━━━━━ DATA FOR THIS TASK

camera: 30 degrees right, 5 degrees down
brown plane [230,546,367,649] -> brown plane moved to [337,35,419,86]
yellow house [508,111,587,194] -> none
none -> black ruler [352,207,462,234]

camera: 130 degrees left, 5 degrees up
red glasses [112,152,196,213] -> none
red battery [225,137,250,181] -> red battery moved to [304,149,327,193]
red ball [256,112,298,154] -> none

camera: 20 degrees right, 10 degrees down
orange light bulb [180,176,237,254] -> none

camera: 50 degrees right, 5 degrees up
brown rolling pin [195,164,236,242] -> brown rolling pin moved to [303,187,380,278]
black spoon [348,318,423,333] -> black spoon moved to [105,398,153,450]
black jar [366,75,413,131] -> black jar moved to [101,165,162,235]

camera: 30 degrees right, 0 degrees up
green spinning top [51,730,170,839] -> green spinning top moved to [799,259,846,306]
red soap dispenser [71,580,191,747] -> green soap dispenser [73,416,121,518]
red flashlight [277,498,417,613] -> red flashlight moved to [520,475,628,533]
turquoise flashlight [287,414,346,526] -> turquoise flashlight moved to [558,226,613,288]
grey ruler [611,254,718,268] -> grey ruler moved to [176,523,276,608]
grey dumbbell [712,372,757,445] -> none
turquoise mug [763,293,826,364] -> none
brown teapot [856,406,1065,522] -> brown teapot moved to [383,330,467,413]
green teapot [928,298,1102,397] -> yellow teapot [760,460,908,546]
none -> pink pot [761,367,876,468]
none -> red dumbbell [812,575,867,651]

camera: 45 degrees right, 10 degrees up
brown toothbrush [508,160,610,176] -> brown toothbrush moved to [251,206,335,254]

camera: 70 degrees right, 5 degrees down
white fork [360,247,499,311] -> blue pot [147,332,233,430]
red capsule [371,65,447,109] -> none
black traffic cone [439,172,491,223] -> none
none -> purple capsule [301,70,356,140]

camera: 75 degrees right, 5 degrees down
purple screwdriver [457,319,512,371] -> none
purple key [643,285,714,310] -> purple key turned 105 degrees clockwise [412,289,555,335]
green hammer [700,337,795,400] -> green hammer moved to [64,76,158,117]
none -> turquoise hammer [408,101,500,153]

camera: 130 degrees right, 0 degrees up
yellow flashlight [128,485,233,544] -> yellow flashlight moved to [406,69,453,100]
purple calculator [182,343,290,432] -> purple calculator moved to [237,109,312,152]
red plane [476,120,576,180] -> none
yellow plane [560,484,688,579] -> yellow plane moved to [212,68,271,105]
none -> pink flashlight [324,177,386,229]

━━━━━━━━━━

> **TASK DESCRIPTION**
Exactly as written above, please repeat the entries.

> **FINISHED TASK**
camera: 30 degrees right, 5 degrees down
brown plane [230,546,367,649] -> brown plane moved to [337,35,419,86]
yellow house [508,111,587,194] -> none
none -> black ruler [352,207,462,234]

camera: 130 degrees left, 5 degrees up
red glasses [112,152,196,213] -> none
red battery [225,137,250,181] -> red battery moved to [304,149,327,193]
red ball [256,112,298,154] -> none

camera: 20 degrees right, 10 degrees down
orange light bulb [180,176,237,254] -> none

camera: 50 degrees right, 5 degrees up
brown rolling pin [195,164,236,242] -> brown rolling pin moved to [303,187,380,278]
black spoon [348,318,423,333] -> black spoon moved to [105,398,153,450]
black jar [366,75,413,131] -> black jar moved to [101,165,162,235]

camera: 30 degrees right, 0 degrees up
green spinning top [51,730,170,839] -> green spinning top moved to [799,259,846,306]
red soap dispenser [71,580,191,747] -> green soap dispenser [73,416,121,518]
red flashlight [277,498,417,613] -> red flashlight moved to [520,475,628,533]
turquoise flashlight [287,414,346,526] -> turquoise flashlight moved to [558,226,613,288]
grey ruler [611,254,718,268] -> grey ruler moved to [176,523,276,608]
grey dumbbell [712,372,757,445] -> none
turquoise mug [763,293,826,364] -> none
brown teapot [856,406,1065,522] -> brown teapot moved to [383,330,467,413]
green teapot [928,298,1102,397] -> yellow teapot [760,460,908,546]
none -> pink pot [761,367,876,468]
none -> red dumbbell [812,575,867,651]

camera: 45 degrees right, 10 degrees up
brown toothbrush [508,160,610,176] -> brown toothbrush moved to [251,206,335,254]

camera: 70 degrees right, 5 degrees down
white fork [360,247,499,311] -> blue pot [147,332,233,430]
red capsule [371,65,447,109] -> none
black traffic cone [439,172,491,223] -> none
none -> purple capsule [301,70,356,140]

camera: 75 degrees right, 5 degrees down
purple screwdriver [457,319,512,371] -> none
purple key [643,285,714,310] -> purple key turned 105 degrees clockwise [412,289,555,335]
green hammer [700,337,795,400] -> green hammer moved to [64,76,158,117]
none -> turquoise hammer [408,101,500,153]

camera: 130 degrees right, 0 degrees up
yellow flashlight [128,485,233,544] -> yellow flashlight moved to [406,69,453,100]
purple calculator [182,343,290,432] -> purple calculator moved to [237,109,312,152]
red plane [476,120,576,180] -> none
yellow plane [560,484,688,579] -> yellow plane moved to [212,68,271,105]
none -> pink flashlight [324,177,386,229]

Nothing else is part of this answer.